# WHAT THE EXERCISE ASKS
Please reproduce the listing below line for line, without changing anything, and leave the pictures out of your answer.

# INPUT DATA
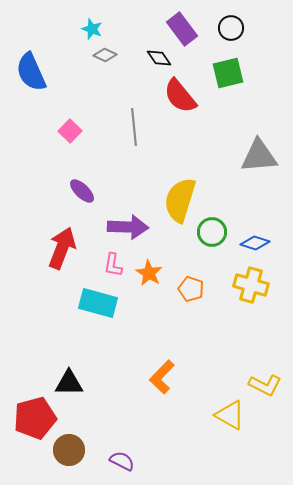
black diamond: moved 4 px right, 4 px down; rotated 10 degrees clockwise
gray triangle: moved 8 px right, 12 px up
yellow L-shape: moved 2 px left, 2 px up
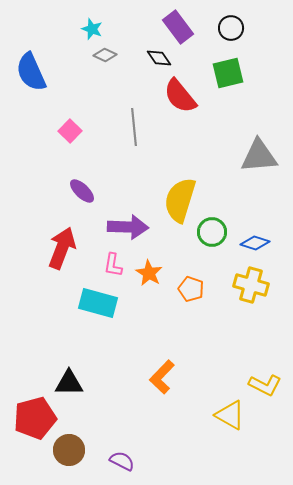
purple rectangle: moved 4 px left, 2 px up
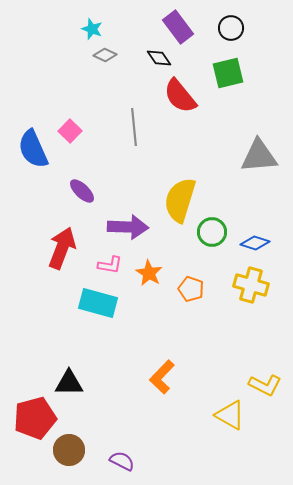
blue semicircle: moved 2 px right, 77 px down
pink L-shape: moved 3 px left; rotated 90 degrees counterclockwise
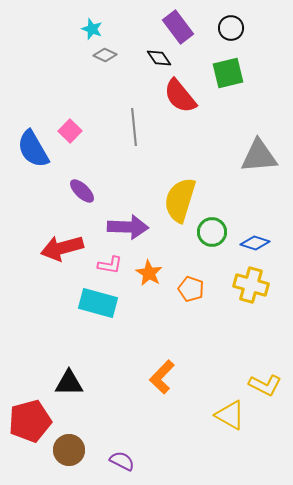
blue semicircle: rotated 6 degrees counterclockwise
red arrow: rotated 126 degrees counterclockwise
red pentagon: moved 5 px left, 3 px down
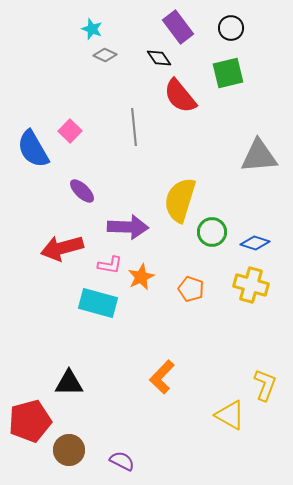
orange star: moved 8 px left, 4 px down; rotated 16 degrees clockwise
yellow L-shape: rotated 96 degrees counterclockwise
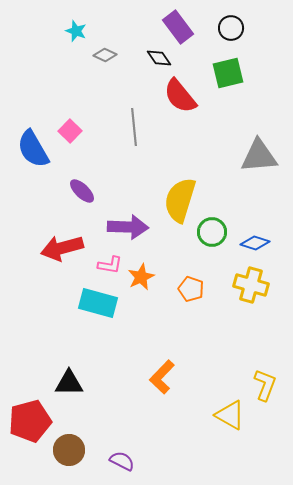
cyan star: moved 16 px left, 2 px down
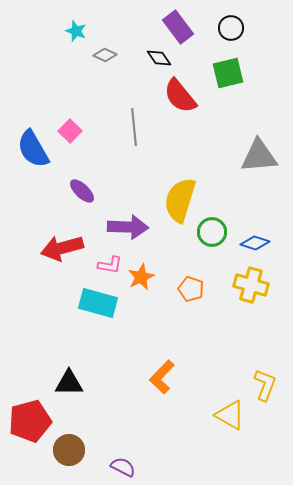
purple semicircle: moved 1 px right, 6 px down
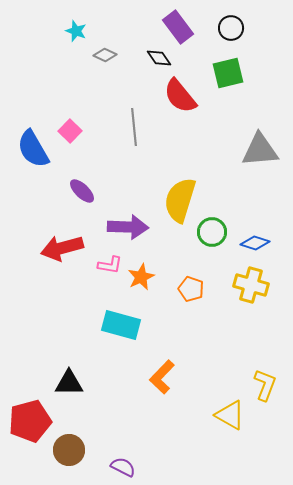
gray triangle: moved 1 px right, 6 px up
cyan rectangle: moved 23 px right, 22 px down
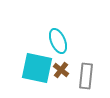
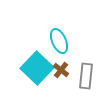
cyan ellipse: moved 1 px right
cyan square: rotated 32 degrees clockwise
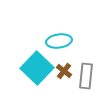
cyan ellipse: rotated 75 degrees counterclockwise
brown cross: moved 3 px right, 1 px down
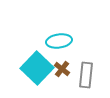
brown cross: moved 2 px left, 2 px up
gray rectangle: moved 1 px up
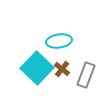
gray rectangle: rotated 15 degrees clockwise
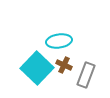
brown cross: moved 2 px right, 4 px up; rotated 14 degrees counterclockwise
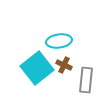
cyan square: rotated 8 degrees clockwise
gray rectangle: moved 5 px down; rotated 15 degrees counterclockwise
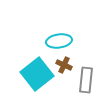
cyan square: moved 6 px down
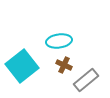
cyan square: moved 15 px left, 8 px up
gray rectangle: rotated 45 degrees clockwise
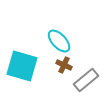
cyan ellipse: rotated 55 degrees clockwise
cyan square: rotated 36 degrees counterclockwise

# THE COMPLETED TASK
black diamond: moved 4 px right, 4 px down; rotated 10 degrees clockwise
gray triangle: moved 8 px right, 12 px up
yellow L-shape: moved 2 px left, 2 px up
purple rectangle: moved 4 px left, 2 px up
blue semicircle: moved 2 px right, 77 px down
pink L-shape: moved 3 px left; rotated 90 degrees counterclockwise
blue semicircle: rotated 6 degrees counterclockwise
red arrow: rotated 126 degrees counterclockwise
red pentagon: moved 5 px left, 3 px down
orange star: moved 8 px left, 4 px down; rotated 16 degrees clockwise
yellow L-shape: rotated 96 degrees counterclockwise
cyan star: moved 16 px left, 2 px down
purple semicircle: moved 1 px right, 6 px down
gray triangle: moved 1 px right, 6 px up
cyan rectangle: moved 23 px right, 22 px down
cyan ellipse: moved 1 px right
cyan square: rotated 32 degrees clockwise
cyan ellipse: rotated 75 degrees counterclockwise
brown cross: moved 3 px right, 1 px down
brown cross: moved 2 px left, 2 px up
gray rectangle: moved 1 px up
gray rectangle: rotated 15 degrees clockwise
brown cross: moved 2 px right, 4 px up; rotated 14 degrees counterclockwise
cyan square: rotated 8 degrees clockwise
gray rectangle: moved 5 px down; rotated 15 degrees counterclockwise
cyan square: moved 6 px down
cyan square: moved 15 px left, 8 px up
gray rectangle: rotated 45 degrees clockwise
cyan ellipse: rotated 55 degrees clockwise
cyan square: rotated 36 degrees counterclockwise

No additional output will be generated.